- YOUR INSTRUCTIONS -
Quote the records beneath, complete and exact. Leave out images.

Stored entries
━━━━━━━━━━

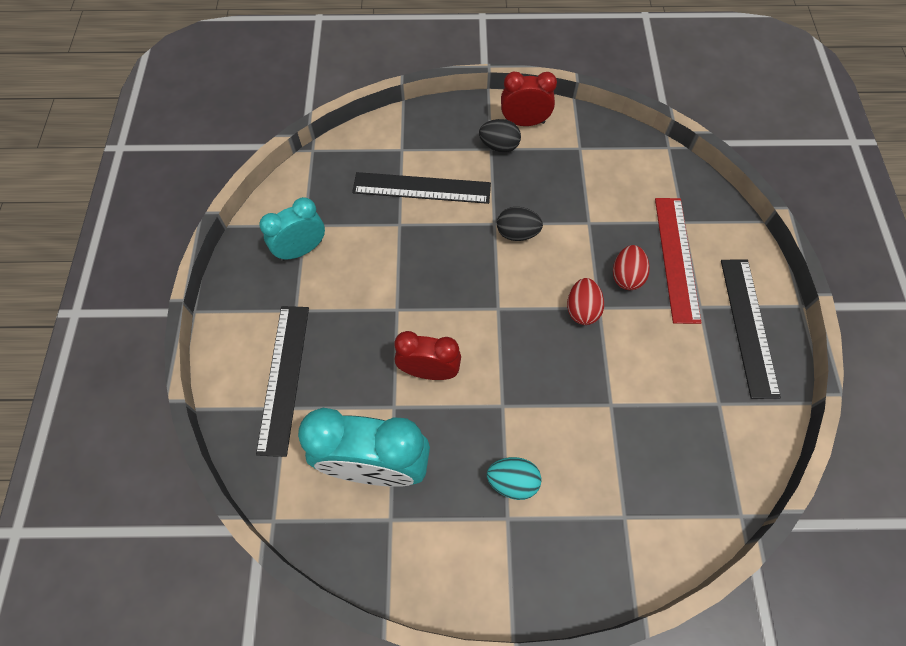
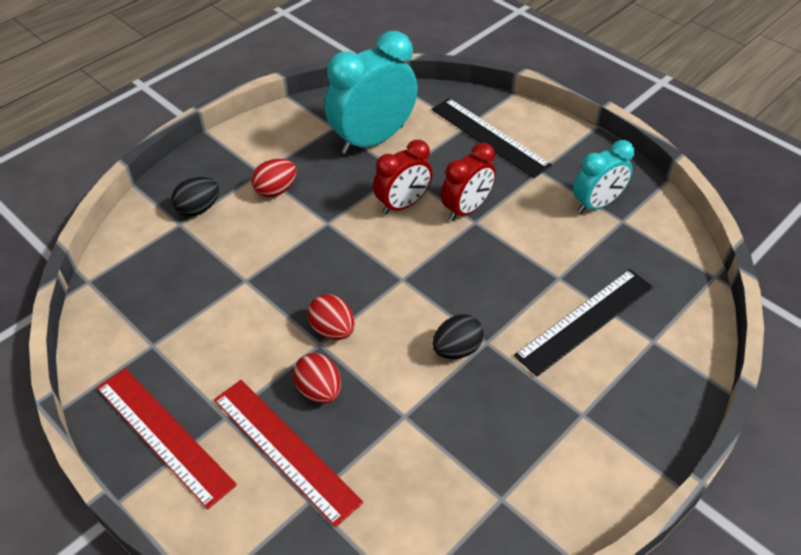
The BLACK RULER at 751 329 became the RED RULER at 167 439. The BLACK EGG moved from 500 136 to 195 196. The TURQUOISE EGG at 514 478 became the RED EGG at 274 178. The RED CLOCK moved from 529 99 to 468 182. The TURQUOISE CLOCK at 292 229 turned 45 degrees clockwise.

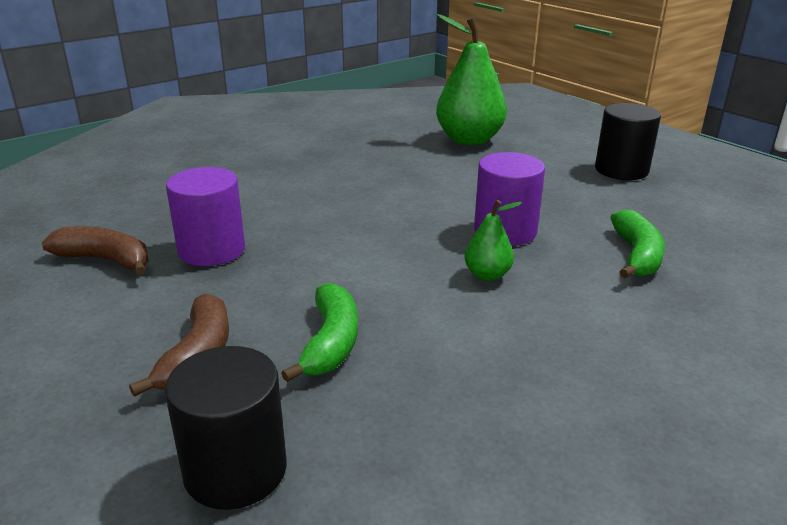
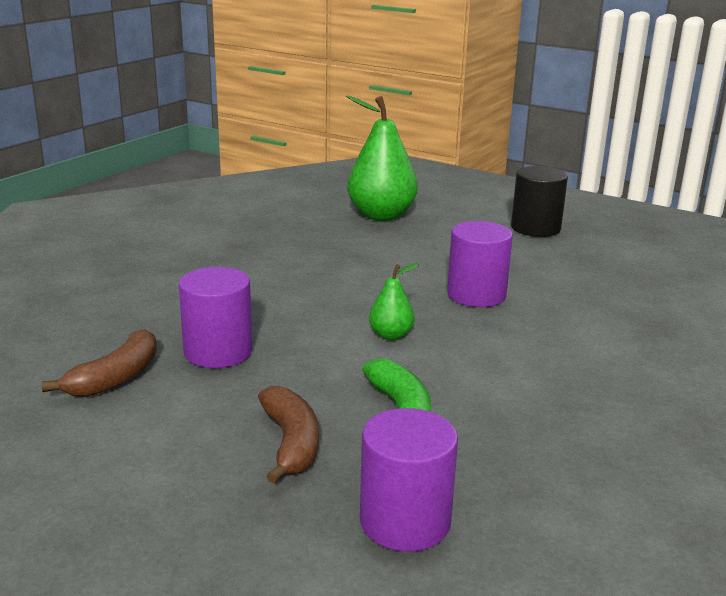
The BROWN BANANA at 95 250 turned 120 degrees clockwise. The BLACK CYLINDER at 226 428 became the PURPLE CYLINDER at 409 480. The GREEN PEAR moved from 493 240 to 394 301. The GREEN BANANA at 637 243 disappeared.

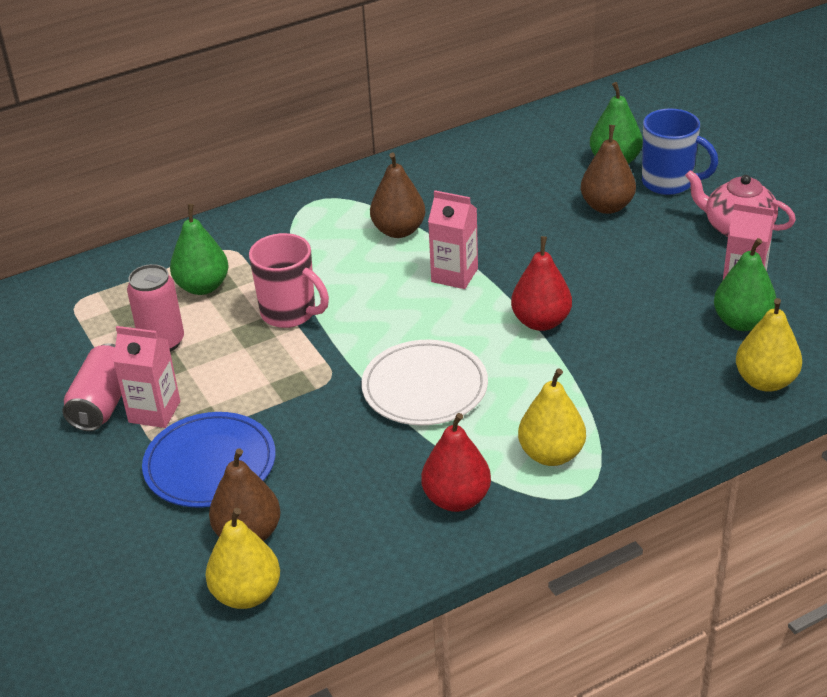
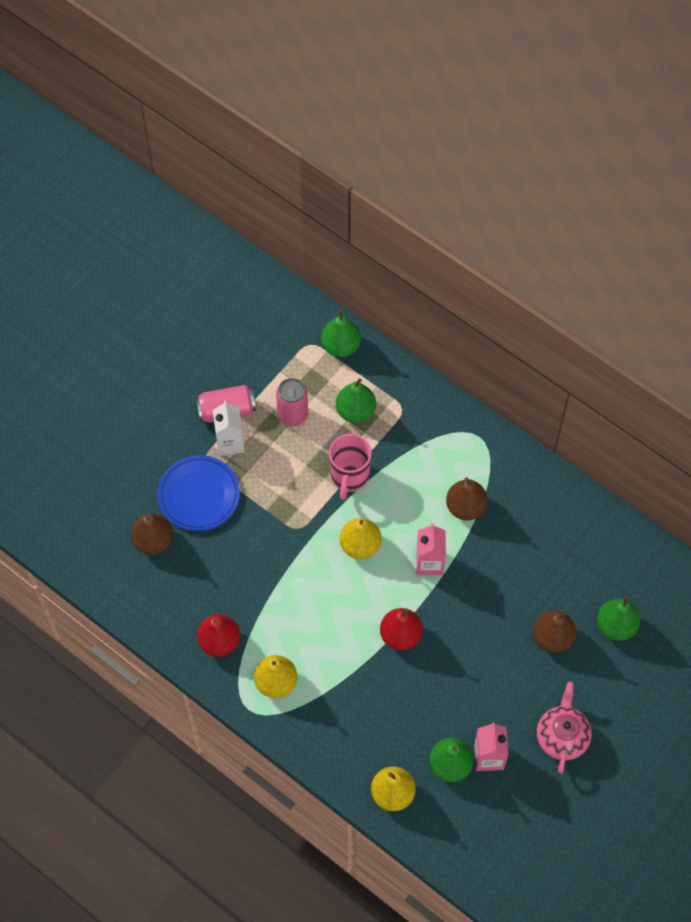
The PINK CARTON at 146 377 became the WHITE CARTON at 229 428. The GREEN PEAR at 341 333 appeared. The YELLOW PEAR moved from 242 558 to 361 538. The WHITE PLATE at 424 382 disappeared. The BLUE MUG at 680 152 disappeared.

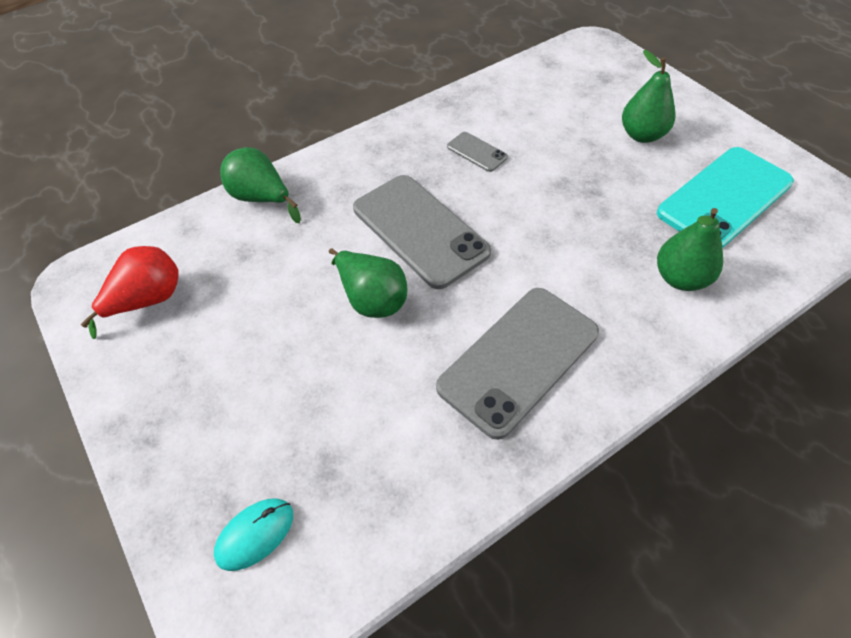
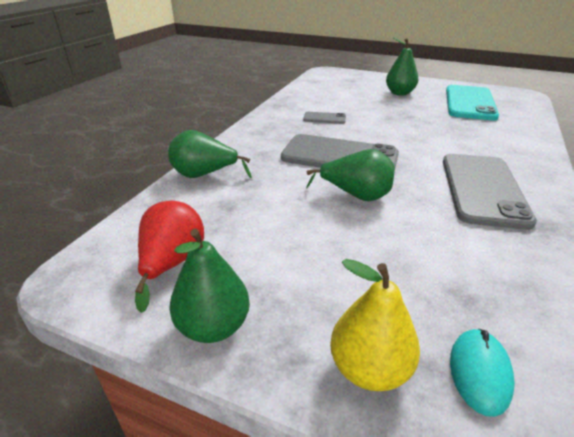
The GREEN PEAR moved from 690 249 to 209 285. The YELLOW PEAR at 375 325 appeared.

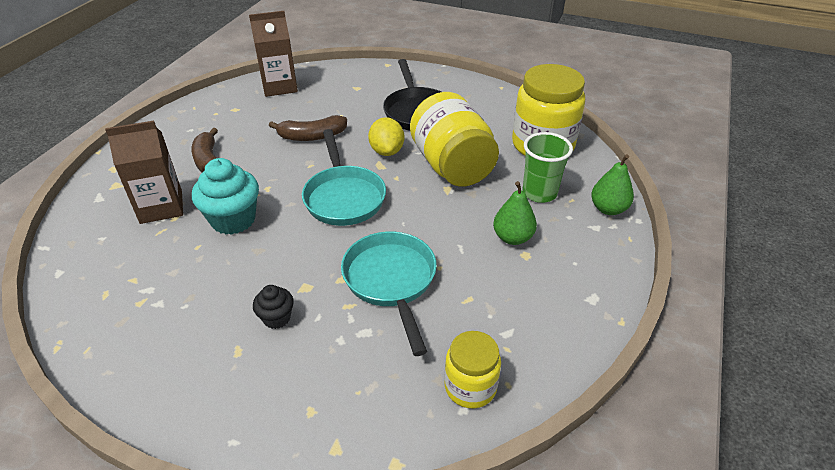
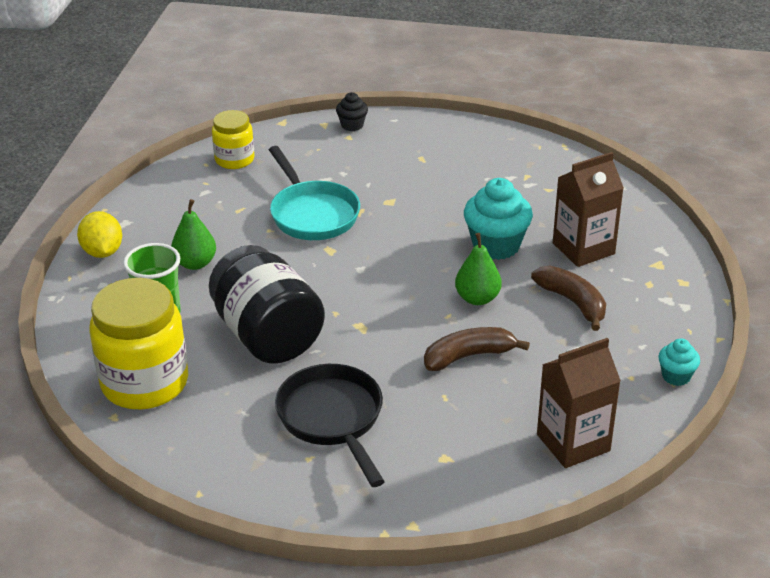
The YELLOW LEMON moved from 386 136 to 99 234. The YELLOW JAR at 454 139 became the BLACK JAR at 267 304. The BLACK CUPCAKE moved from 273 307 to 352 111. The GREEN PEAR moved from 612 184 to 478 269. The TURQUOISE CUPCAKE at 679 362 appeared. The TURQUOISE PAN at 344 177 disappeared.

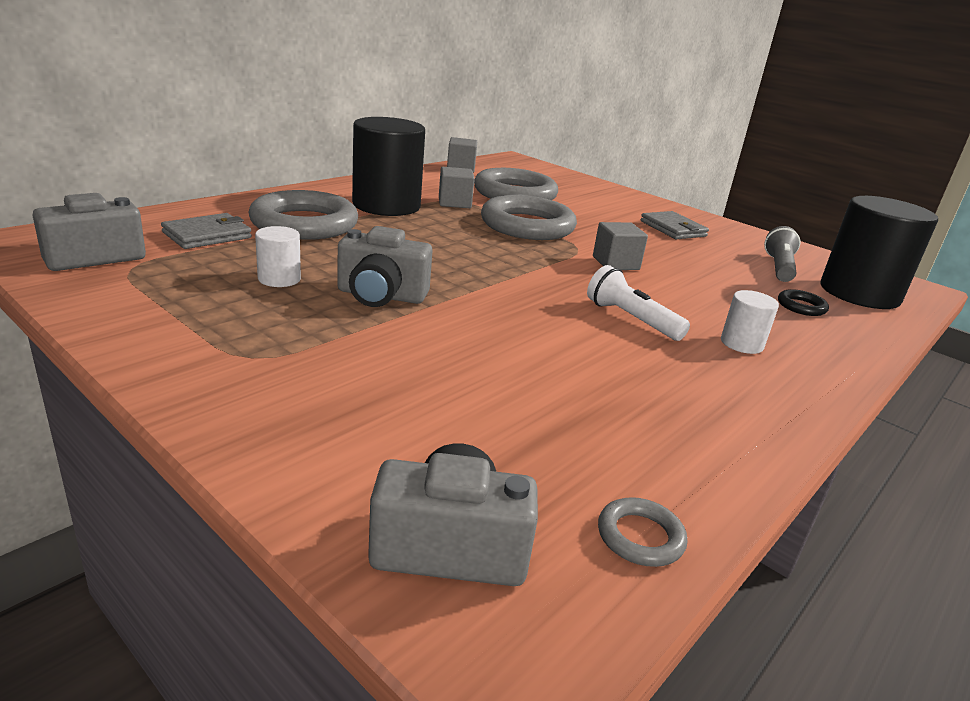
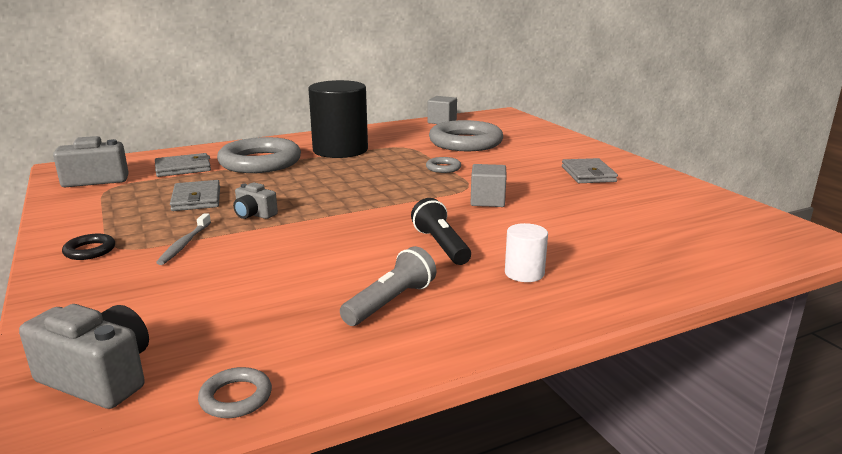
The BLACK RING moved from 803 302 to 88 247. The GREY TOOTHBRUSH at 183 239 appeared. The WHITE CYLINDER at 278 256 was replaced by the GREY WALLET at 195 195. The GREY CAMERA at 385 266 changed to 0.60 times the size. The GREY FLASHLIGHT moved from 782 254 to 388 286. The WHITE FLASHLIGHT at 638 303 became the BLACK FLASHLIGHT at 441 231. The GREY RING at 529 217 changed to 0.42 times the size. The GREY CUBE at 457 187 disappeared. The BLACK CYLINDER at 879 252 disappeared.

━━━━━━━━━━

- RESPONSE TO THE EXERCISE -
The BLACK RULER at 751 329 became the RED RULER at 167 439. The BLACK EGG moved from 500 136 to 195 196. The TURQUOISE EGG at 514 478 became the RED EGG at 274 178. The RED CLOCK moved from 529 99 to 468 182. The TURQUOISE CLOCK at 292 229 turned 45 degrees clockwise.

The BROWN BANANA at 95 250 turned 120 degrees clockwise. The BLACK CYLINDER at 226 428 became the PURPLE CYLINDER at 409 480. The GREEN PEAR moved from 493 240 to 394 301. The GREEN BANANA at 637 243 disappeared.

The PINK CARTON at 146 377 became the WHITE CARTON at 229 428. The GREEN PEAR at 341 333 appeared. The YELLOW PEAR moved from 242 558 to 361 538. The WHITE PLATE at 424 382 disappeared. The BLUE MUG at 680 152 disappeared.

The GREEN PEAR moved from 690 249 to 209 285. The YELLOW PEAR at 375 325 appeared.

The YELLOW LEMON moved from 386 136 to 99 234. The YELLOW JAR at 454 139 became the BLACK JAR at 267 304. The BLACK CUPCAKE moved from 273 307 to 352 111. The GREEN PEAR moved from 612 184 to 478 269. The TURQUOISE CUPCAKE at 679 362 appeared. The TURQUOISE PAN at 344 177 disappeared.

The BLACK RING moved from 803 302 to 88 247. The GREY TOOTHBRUSH at 183 239 appeared. The WHITE CYLINDER at 278 256 was replaced by the GREY WALLET at 195 195. The GREY CAMERA at 385 266 changed to 0.60 times the size. The GREY FLASHLIGHT moved from 782 254 to 388 286. The WHITE FLASHLIGHT at 638 303 became the BLACK FLASHLIGHT at 441 231. The GREY RING at 529 217 changed to 0.42 times the size. The GREY CUBE at 457 187 disappeared. The BLACK CYLINDER at 879 252 disappeared.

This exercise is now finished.